STATED EXERCISE:
Can you write out, word for word, the lines of the material below from the line with "pink square: moved" to the line with "black trapezoid: rotated", leaving the pictures out?

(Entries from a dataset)
· · · · ·
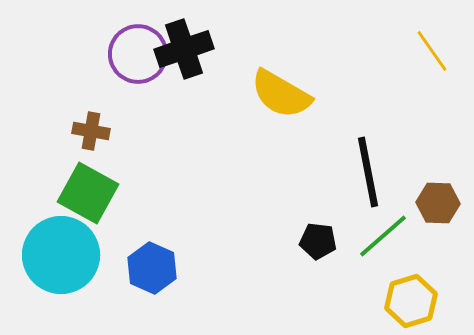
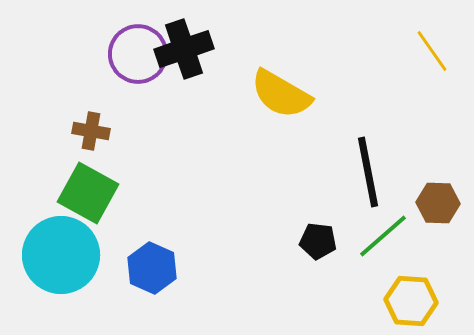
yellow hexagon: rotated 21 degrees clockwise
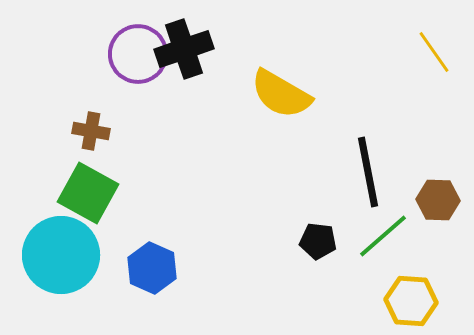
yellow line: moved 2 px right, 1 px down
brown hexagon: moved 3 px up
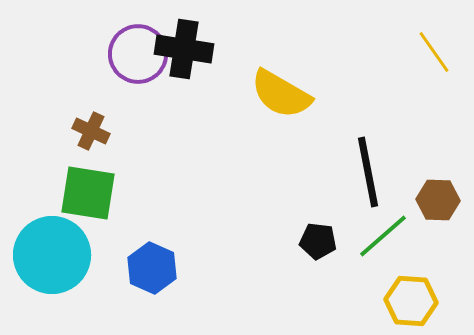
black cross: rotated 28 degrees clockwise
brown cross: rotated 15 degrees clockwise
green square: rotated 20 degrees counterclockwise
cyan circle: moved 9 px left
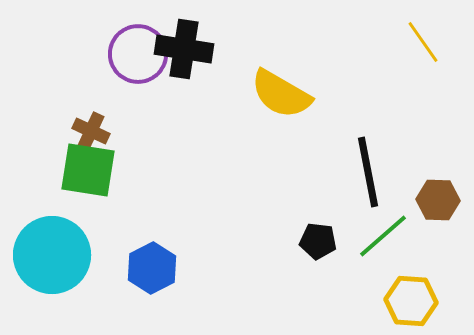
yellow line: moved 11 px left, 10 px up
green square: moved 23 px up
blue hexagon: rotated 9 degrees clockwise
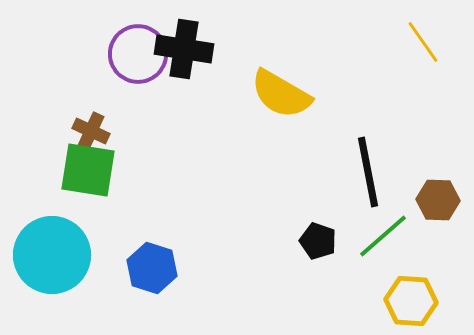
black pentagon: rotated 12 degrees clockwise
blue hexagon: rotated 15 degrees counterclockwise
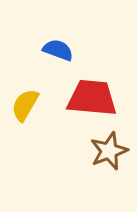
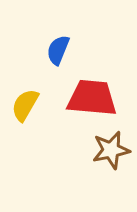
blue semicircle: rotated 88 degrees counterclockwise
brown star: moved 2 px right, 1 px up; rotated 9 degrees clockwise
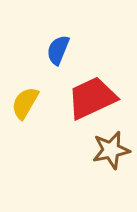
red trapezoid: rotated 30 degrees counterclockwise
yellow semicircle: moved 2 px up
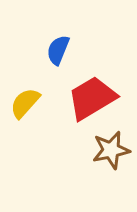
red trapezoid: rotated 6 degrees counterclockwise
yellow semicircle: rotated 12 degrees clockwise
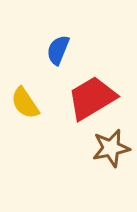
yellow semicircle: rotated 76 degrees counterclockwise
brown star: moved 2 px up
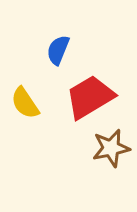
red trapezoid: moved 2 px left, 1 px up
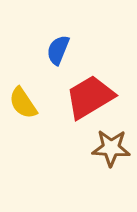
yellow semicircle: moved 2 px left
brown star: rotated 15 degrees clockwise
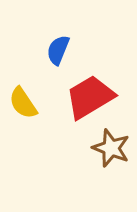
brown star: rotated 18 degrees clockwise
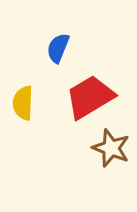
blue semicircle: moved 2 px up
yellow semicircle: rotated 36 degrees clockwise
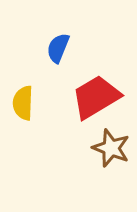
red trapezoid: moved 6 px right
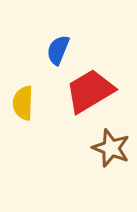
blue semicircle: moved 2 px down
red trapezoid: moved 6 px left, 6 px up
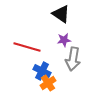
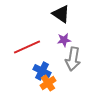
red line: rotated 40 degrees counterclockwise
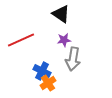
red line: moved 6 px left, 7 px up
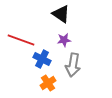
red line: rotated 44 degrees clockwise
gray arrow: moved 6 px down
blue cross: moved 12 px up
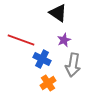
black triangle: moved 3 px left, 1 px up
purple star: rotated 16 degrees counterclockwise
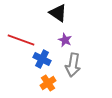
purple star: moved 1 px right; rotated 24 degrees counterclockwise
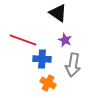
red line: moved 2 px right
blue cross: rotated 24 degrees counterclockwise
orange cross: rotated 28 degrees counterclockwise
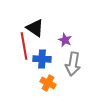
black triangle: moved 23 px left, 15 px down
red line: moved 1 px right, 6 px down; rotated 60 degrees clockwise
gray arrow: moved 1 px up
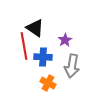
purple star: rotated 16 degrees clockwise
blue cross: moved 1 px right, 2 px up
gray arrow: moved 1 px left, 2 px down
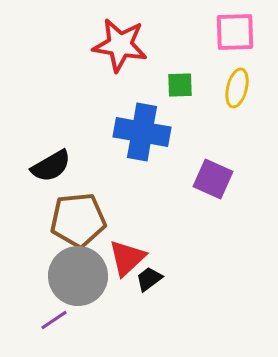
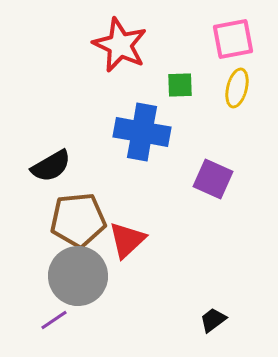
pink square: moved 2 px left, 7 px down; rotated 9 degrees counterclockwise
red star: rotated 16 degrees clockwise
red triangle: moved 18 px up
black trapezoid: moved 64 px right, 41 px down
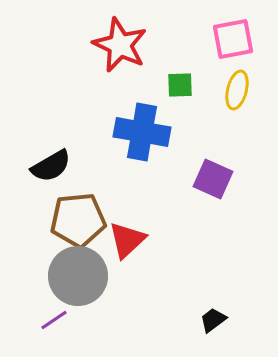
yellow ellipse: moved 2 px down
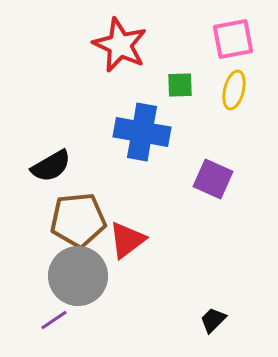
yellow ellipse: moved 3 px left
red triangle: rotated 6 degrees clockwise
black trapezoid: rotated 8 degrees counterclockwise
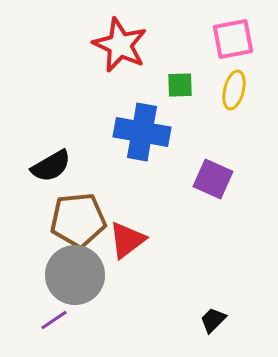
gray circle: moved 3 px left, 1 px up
· · · · ·
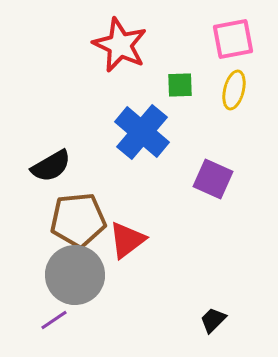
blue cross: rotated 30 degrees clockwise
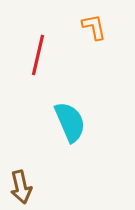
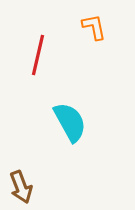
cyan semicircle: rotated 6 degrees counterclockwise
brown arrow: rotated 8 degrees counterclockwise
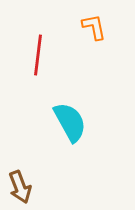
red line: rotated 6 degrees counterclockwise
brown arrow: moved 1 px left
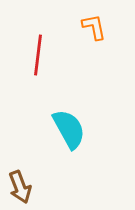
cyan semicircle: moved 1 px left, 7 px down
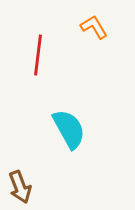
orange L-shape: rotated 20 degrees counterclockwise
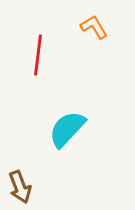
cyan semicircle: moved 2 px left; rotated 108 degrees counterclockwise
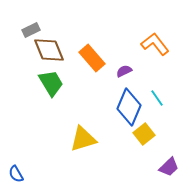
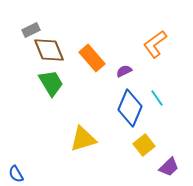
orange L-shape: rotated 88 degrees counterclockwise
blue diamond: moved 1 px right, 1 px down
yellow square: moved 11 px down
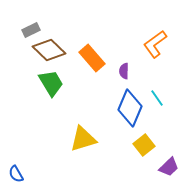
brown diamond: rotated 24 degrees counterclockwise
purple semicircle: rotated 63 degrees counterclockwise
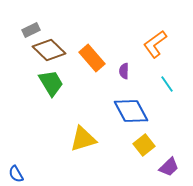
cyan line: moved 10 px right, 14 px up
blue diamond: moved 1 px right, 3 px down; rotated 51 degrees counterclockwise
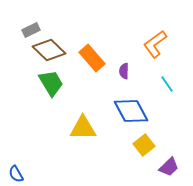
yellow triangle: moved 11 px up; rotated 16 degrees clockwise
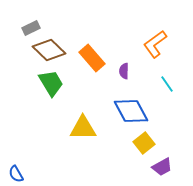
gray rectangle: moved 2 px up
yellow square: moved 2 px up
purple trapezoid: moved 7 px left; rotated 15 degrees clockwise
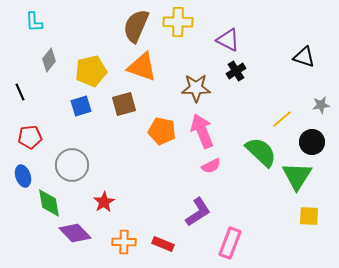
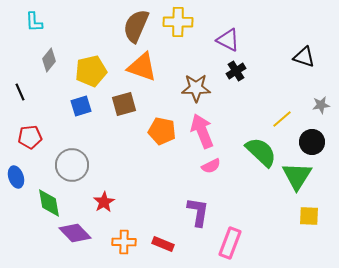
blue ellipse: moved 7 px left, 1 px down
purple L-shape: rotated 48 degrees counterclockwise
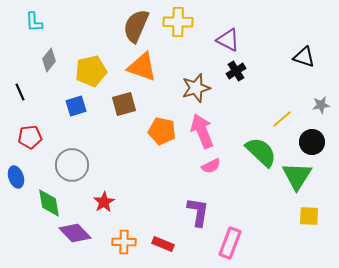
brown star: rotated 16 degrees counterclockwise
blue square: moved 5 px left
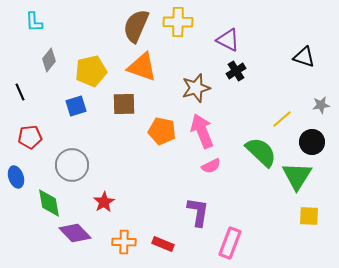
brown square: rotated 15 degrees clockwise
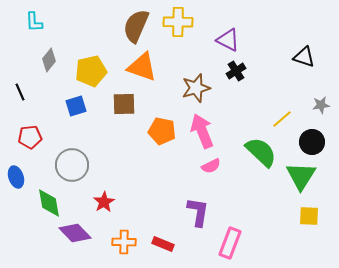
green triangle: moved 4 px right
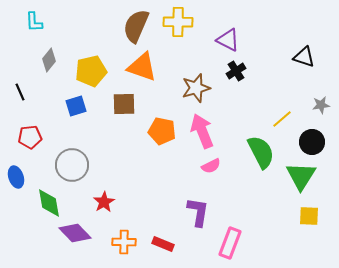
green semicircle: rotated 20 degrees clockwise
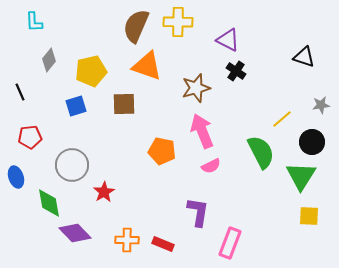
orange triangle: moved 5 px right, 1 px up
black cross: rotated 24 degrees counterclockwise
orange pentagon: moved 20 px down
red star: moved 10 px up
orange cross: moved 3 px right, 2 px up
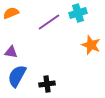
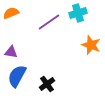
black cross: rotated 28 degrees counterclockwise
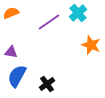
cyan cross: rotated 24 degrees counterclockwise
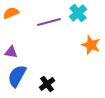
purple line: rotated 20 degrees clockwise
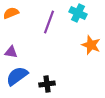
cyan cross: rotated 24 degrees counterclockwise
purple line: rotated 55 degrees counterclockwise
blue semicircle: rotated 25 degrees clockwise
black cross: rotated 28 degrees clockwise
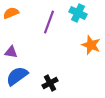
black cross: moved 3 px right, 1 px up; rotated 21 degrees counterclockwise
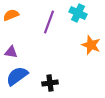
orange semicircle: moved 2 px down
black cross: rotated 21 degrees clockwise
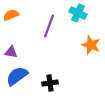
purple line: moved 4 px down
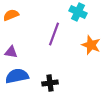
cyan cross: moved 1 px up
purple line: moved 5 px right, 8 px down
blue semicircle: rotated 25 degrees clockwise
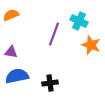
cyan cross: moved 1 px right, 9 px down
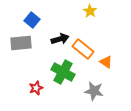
· · · · ·
TASK RESULT:
pink square: moved 2 px left, 7 px down; rotated 9 degrees counterclockwise
red star: rotated 16 degrees clockwise
red triangle: moved 18 px up
black trapezoid: moved 64 px right, 41 px down
yellow ellipse: moved 2 px down
yellow ellipse: moved 3 px left
red triangle: rotated 6 degrees clockwise
black trapezoid: rotated 8 degrees counterclockwise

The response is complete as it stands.